WORK ITEM — I would like every record reproduced exactly, with the pictures left out.

(Image sets with object changes)
========
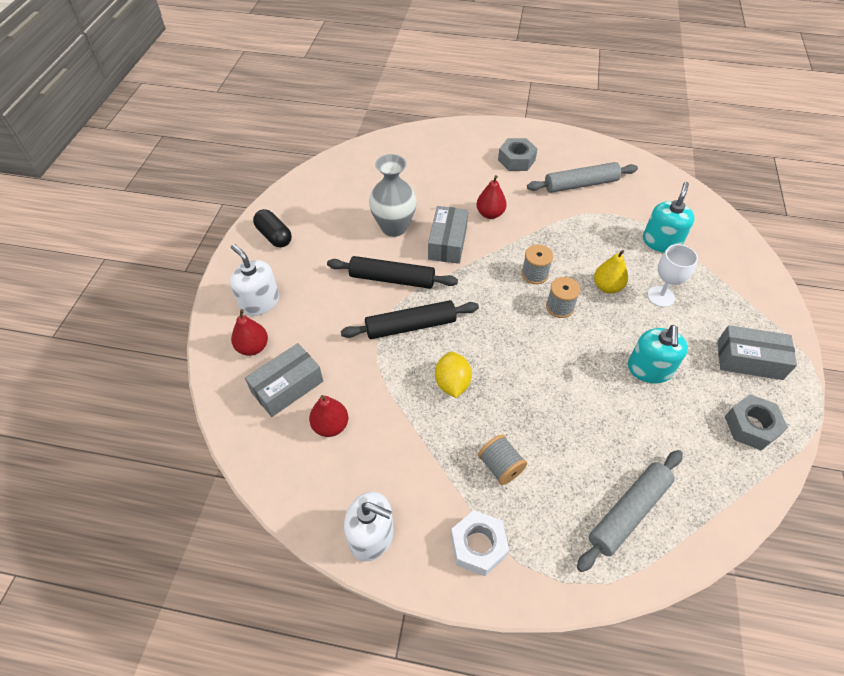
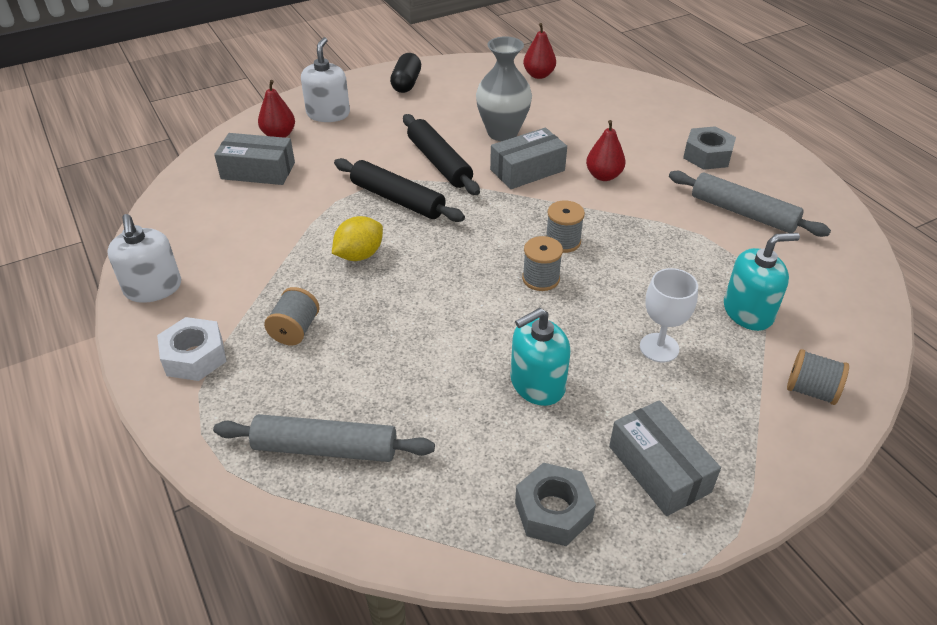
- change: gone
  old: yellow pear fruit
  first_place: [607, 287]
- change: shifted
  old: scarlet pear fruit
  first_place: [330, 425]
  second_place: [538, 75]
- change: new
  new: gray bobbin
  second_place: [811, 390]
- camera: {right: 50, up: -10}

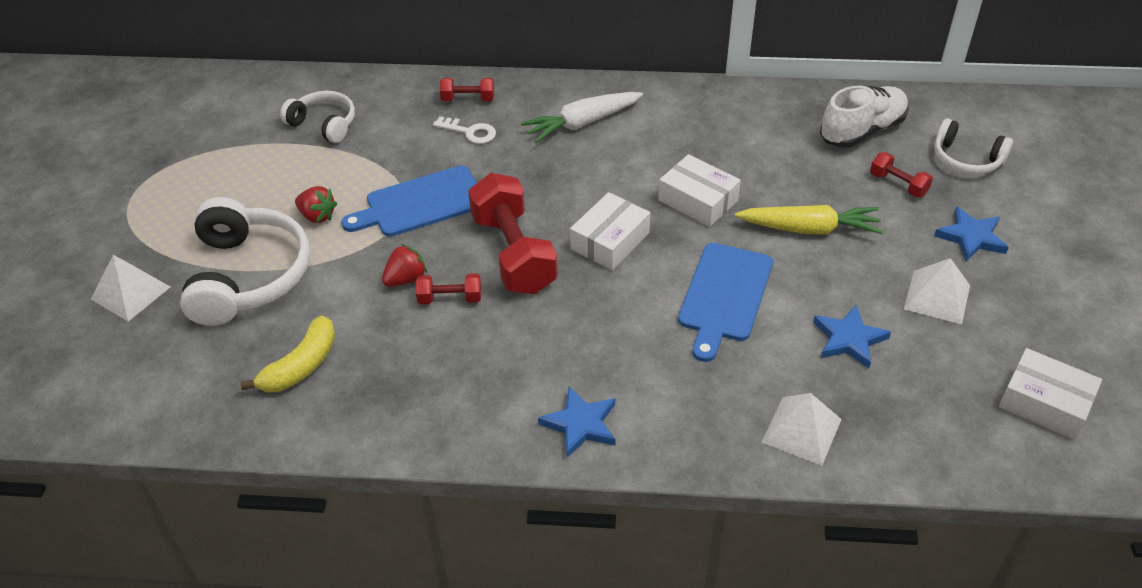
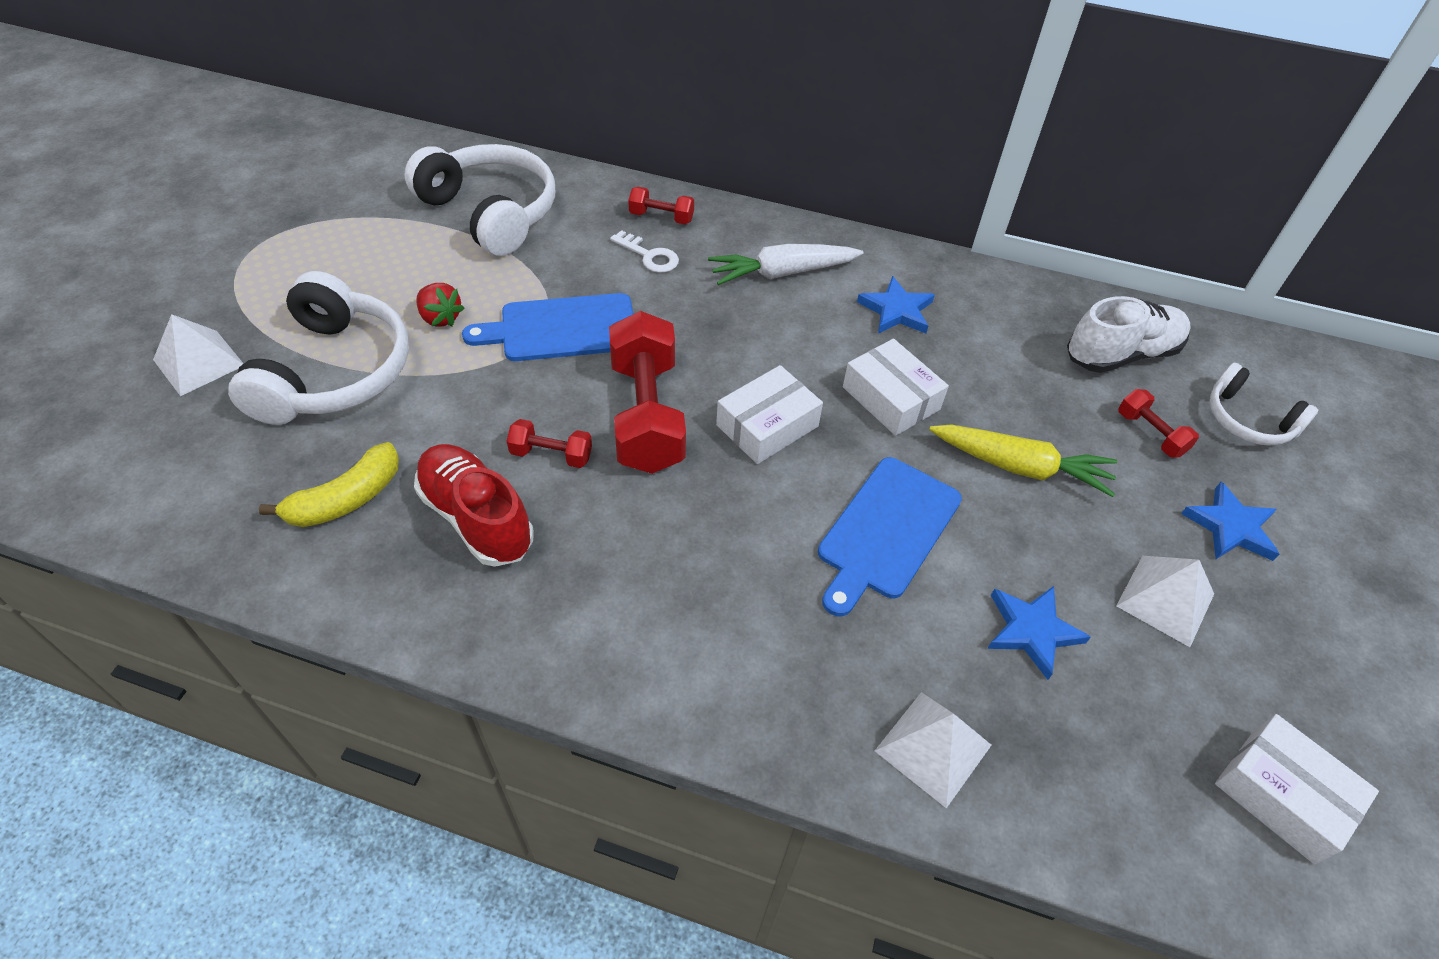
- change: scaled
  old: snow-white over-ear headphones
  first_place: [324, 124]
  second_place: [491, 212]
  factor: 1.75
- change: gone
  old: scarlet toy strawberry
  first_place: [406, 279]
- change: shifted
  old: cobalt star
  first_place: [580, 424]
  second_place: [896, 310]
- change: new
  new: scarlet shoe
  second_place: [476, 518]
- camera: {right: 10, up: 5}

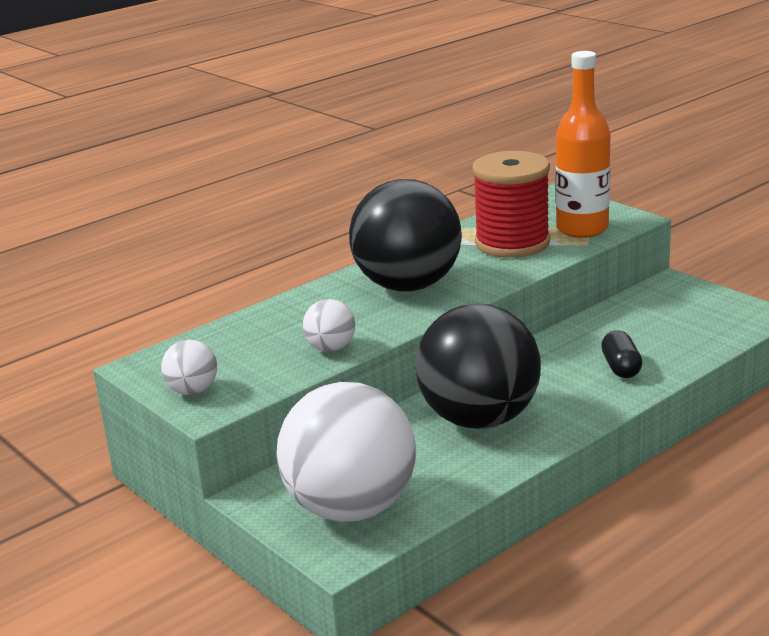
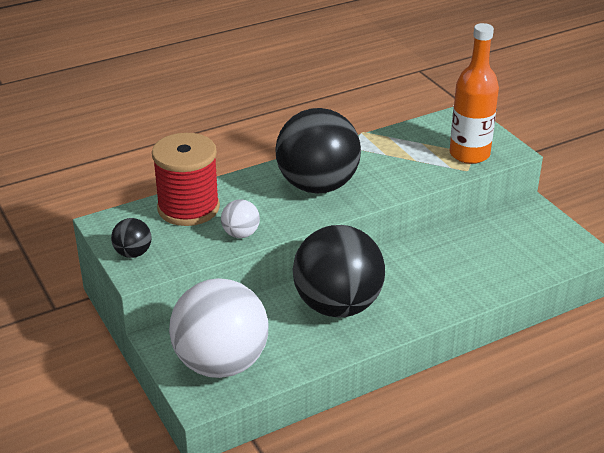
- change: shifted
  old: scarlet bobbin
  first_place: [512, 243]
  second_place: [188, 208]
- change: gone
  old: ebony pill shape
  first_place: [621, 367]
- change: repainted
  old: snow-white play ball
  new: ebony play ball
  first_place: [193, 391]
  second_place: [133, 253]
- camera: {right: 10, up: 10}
========
RESPONSE —
- change: gone
  old: yellow pear fruit
  first_place: [607, 287]
- change: shifted
  old: scarlet pear fruit
  first_place: [330, 425]
  second_place: [538, 75]
- change: new
  new: gray bobbin
  second_place: [811, 390]
- camera: {right: 50, up: -10}

- change: scaled
  old: snow-white over-ear headphones
  first_place: [324, 124]
  second_place: [491, 212]
  factor: 1.75
- change: gone
  old: scarlet toy strawberry
  first_place: [406, 279]
- change: shifted
  old: cobalt star
  first_place: [580, 424]
  second_place: [896, 310]
- change: new
  new: scarlet shoe
  second_place: [476, 518]
- camera: {right: 10, up: 5}

- change: shifted
  old: scarlet bobbin
  first_place: [512, 243]
  second_place: [188, 208]
- change: gone
  old: ebony pill shape
  first_place: [621, 367]
- change: repainted
  old: snow-white play ball
  new: ebony play ball
  first_place: [193, 391]
  second_place: [133, 253]
- camera: {right: 10, up: 10}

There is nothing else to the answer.